▸ Records provided
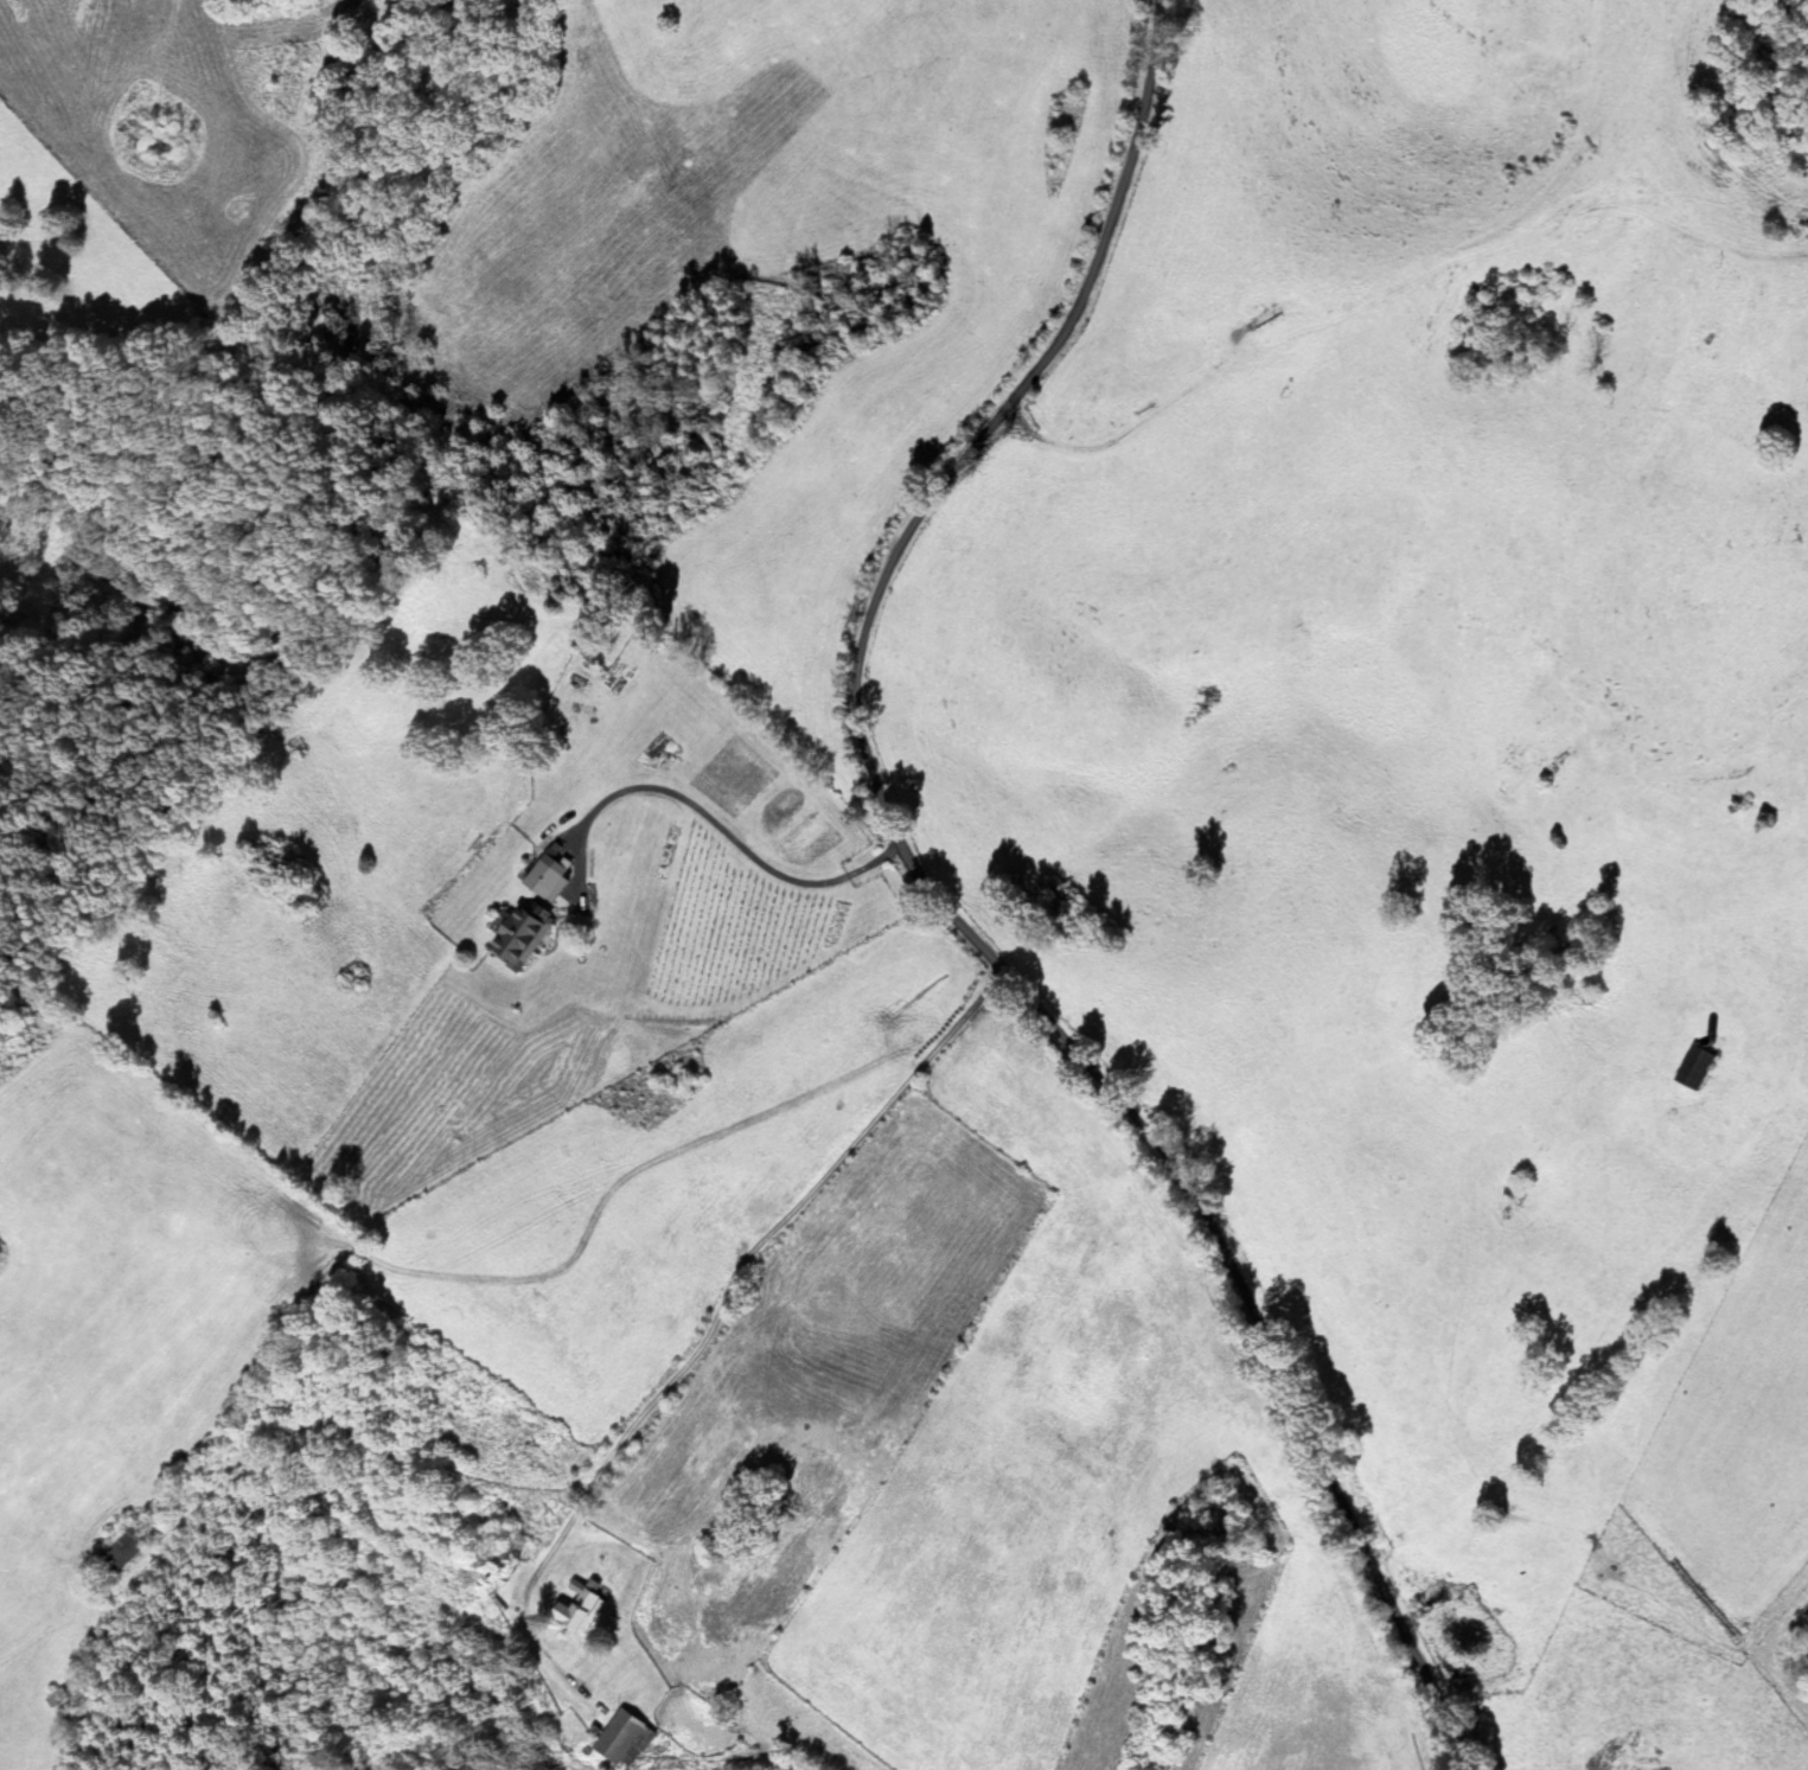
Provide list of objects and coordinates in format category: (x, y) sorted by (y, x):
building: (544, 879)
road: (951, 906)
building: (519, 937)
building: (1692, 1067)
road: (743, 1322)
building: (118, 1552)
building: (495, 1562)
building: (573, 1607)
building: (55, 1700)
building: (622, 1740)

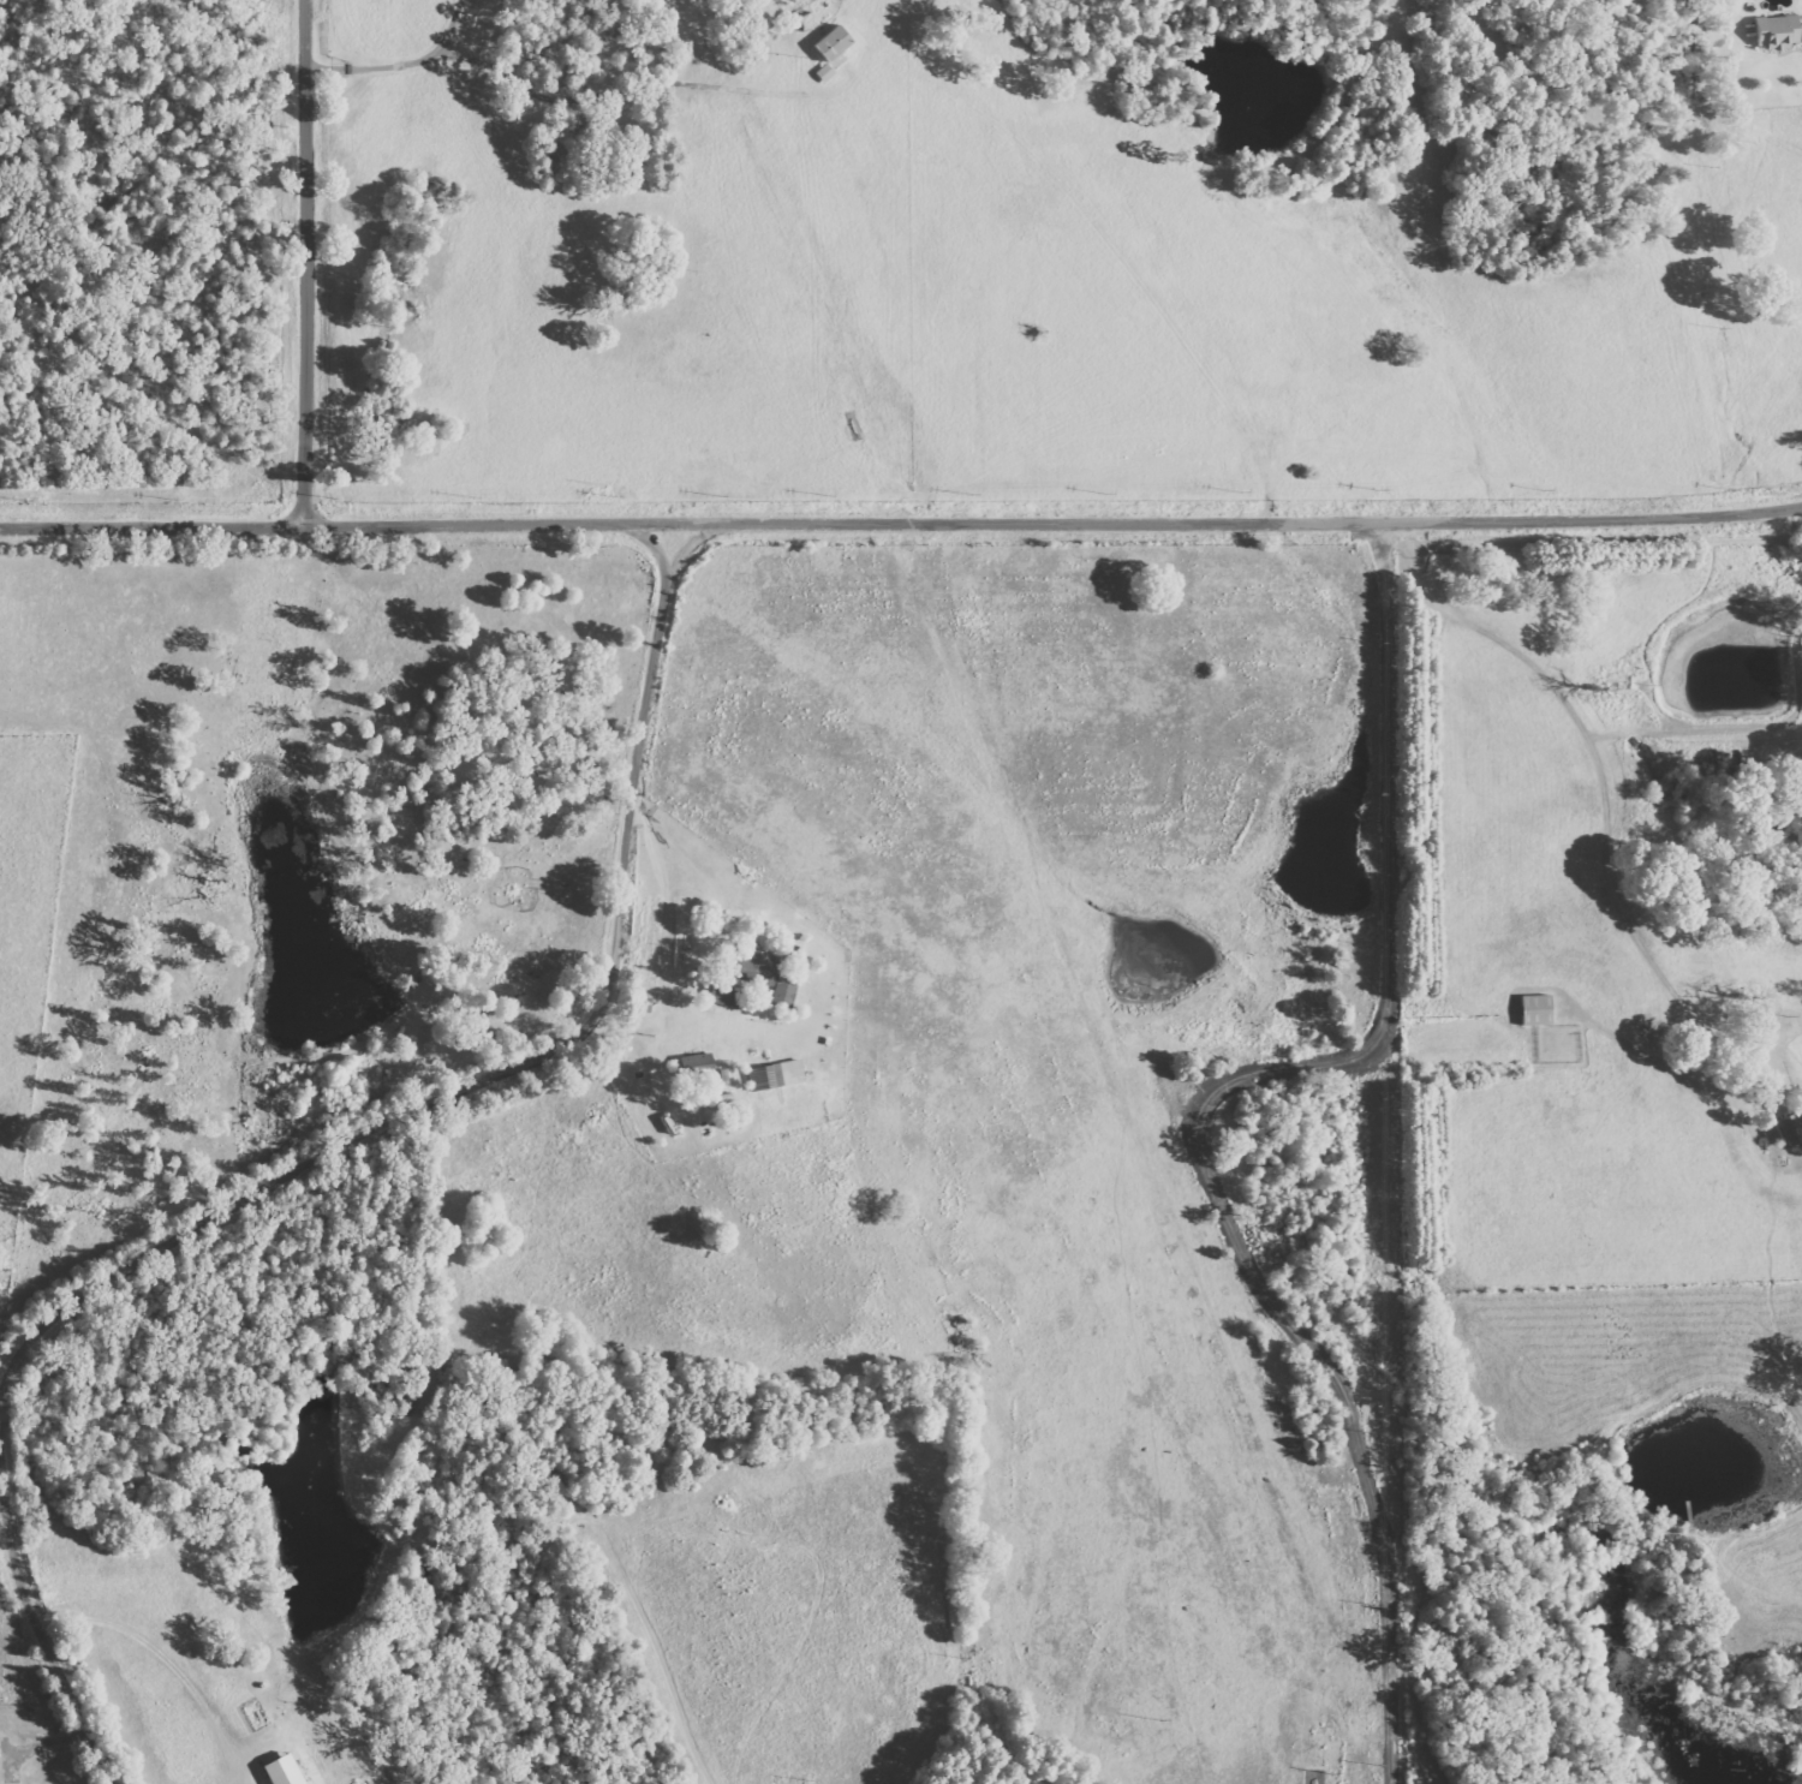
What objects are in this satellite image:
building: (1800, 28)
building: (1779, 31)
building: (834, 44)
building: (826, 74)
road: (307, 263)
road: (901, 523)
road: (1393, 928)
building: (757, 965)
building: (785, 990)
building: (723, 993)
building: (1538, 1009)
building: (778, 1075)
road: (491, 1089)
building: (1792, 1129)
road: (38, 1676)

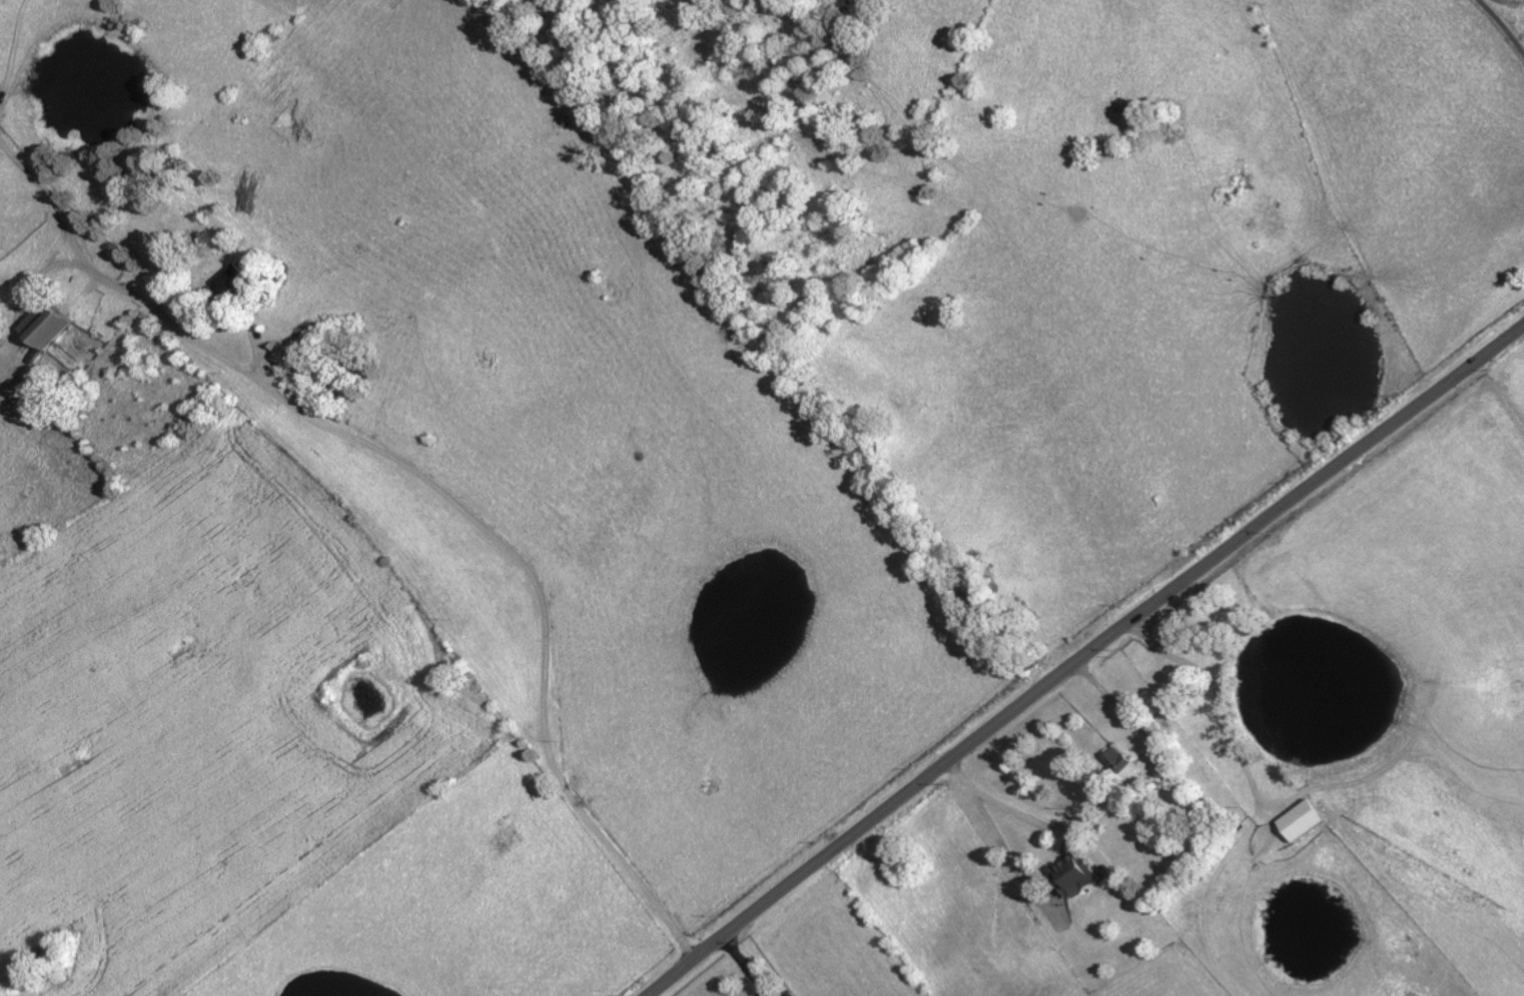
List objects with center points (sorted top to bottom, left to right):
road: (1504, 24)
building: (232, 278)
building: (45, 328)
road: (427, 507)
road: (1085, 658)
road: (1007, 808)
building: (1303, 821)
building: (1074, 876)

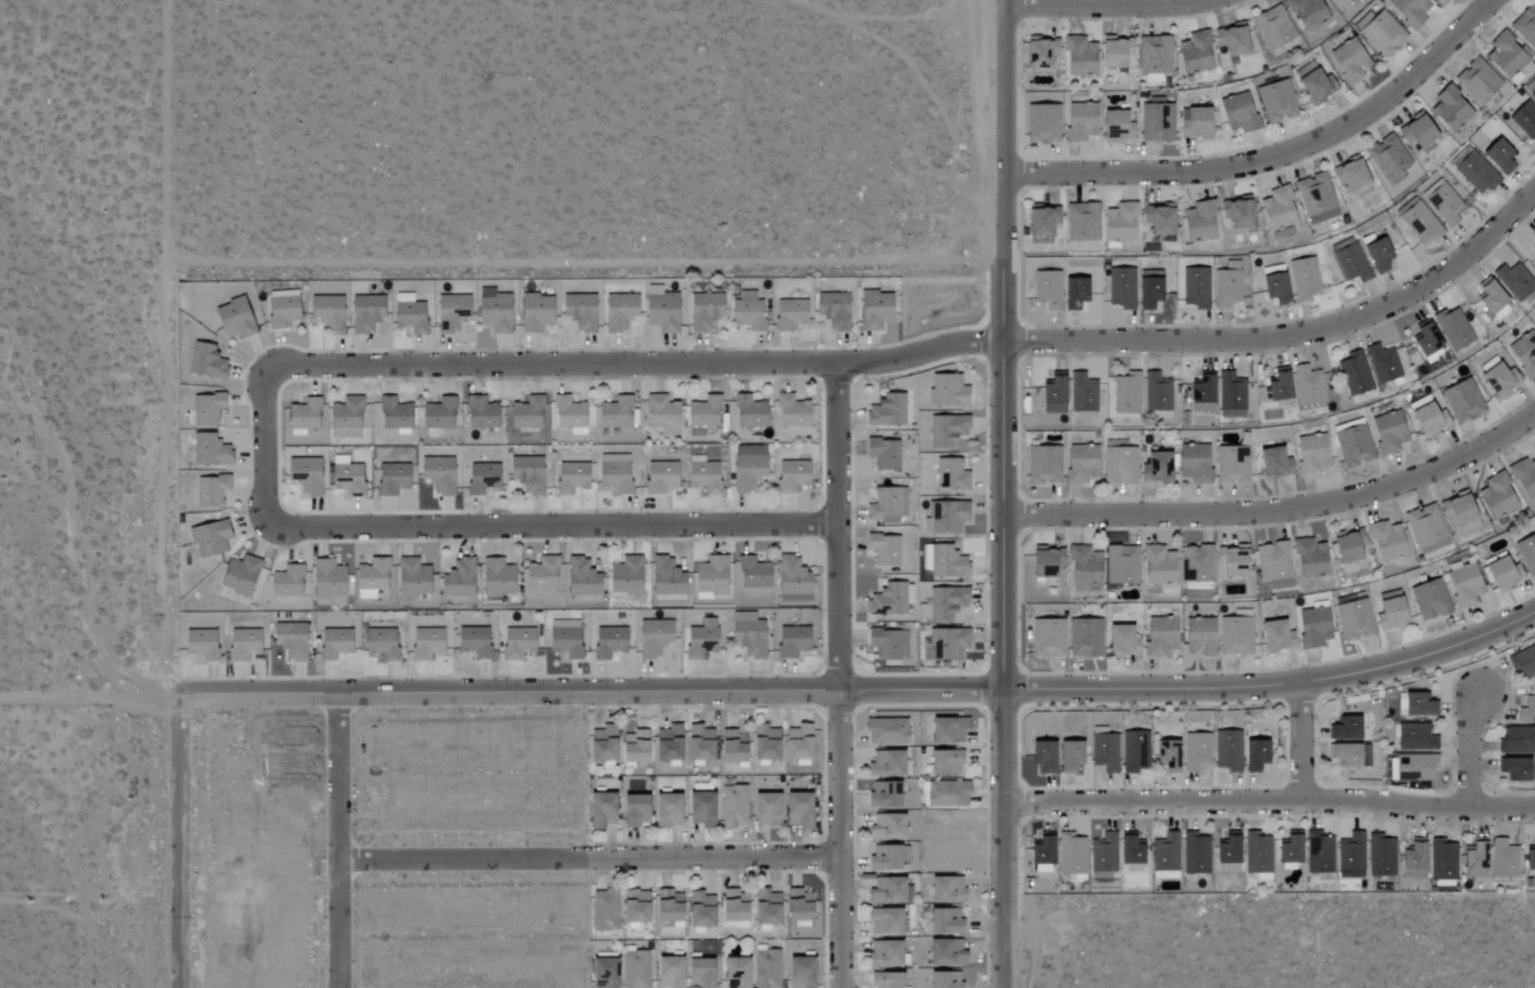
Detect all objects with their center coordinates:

▸ Problem description
Transcribe all of the material exactly and leave out its pictures.

▸ Exercise result
Provide list of objects and coordinates in format category: (x, y) sorted by (y, x):
building: (544, 879)
road: (951, 906)
building: (519, 937)
building: (1692, 1067)
road: (743, 1322)
building: (118, 1552)
building: (495, 1562)
building: (573, 1607)
building: (55, 1700)
building: (622, 1740)

What objects are in this satellite image:
building: (1800, 28)
building: (1779, 31)
building: (834, 44)
building: (826, 74)
road: (307, 263)
road: (901, 523)
road: (1393, 928)
building: (757, 965)
building: (785, 990)
building: (723, 993)
building: (1538, 1009)
building: (778, 1075)
road: (491, 1089)
building: (1792, 1129)
road: (38, 1676)

List objects with center points (sorted top to bottom, left to right):
road: (1504, 24)
building: (232, 278)
building: (45, 328)
road: (427, 507)
road: (1085, 658)
road: (1007, 808)
building: (1303, 821)
building: (1074, 876)

Detect all objects with their center coordinates:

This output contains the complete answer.